── Input for this task ──

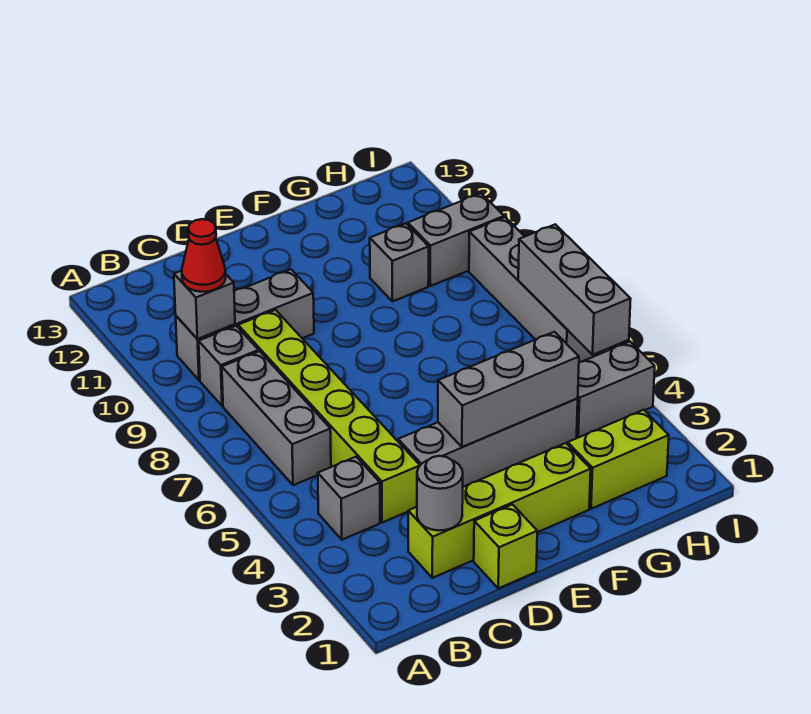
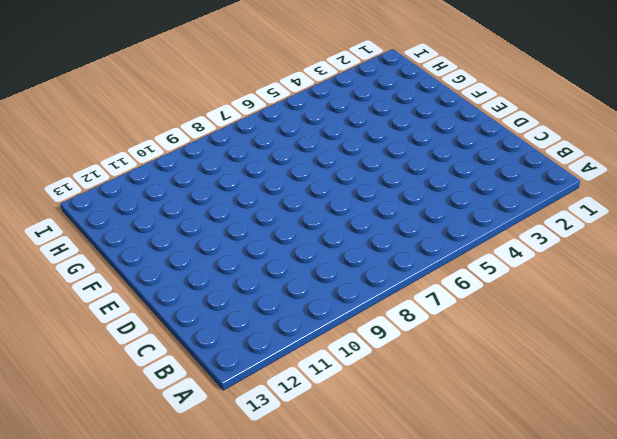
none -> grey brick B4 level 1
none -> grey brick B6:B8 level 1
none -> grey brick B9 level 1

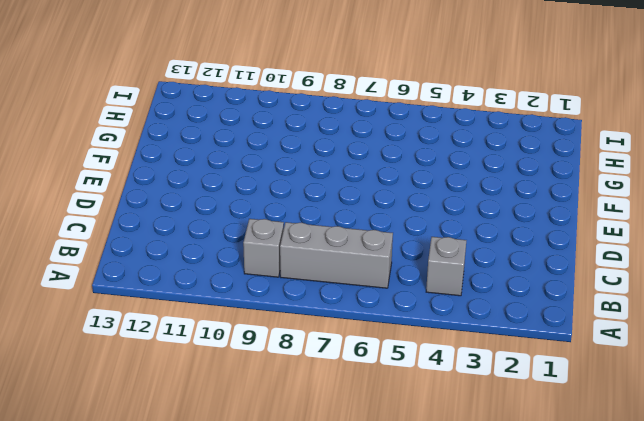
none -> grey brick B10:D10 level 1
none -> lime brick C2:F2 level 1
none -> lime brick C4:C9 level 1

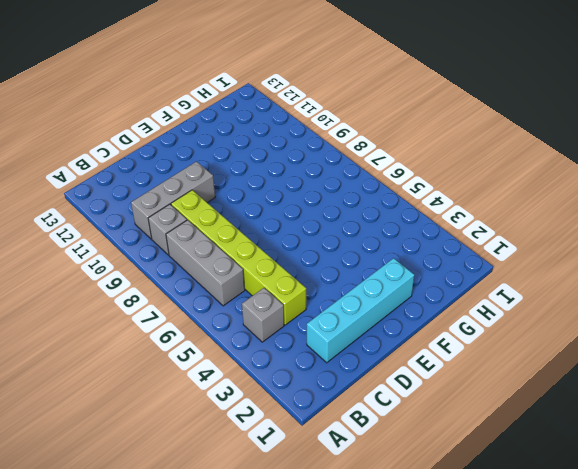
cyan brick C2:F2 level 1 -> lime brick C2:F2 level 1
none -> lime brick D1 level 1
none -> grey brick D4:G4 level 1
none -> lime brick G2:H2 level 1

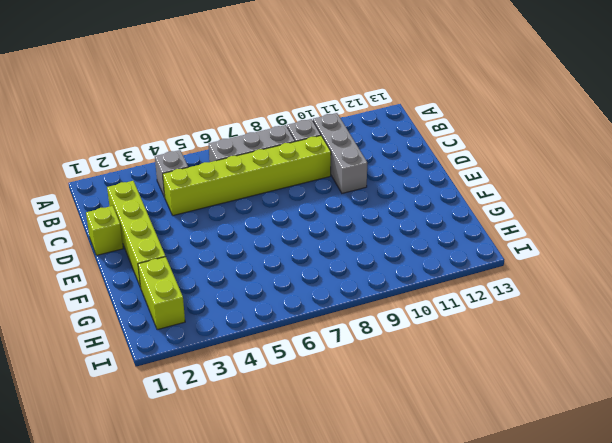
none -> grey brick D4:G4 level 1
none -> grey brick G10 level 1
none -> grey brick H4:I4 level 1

───

**Exercise directions**
Check each line of the listing for the word "lime" and state how many lines contain it, with no other words.

**Task output**
5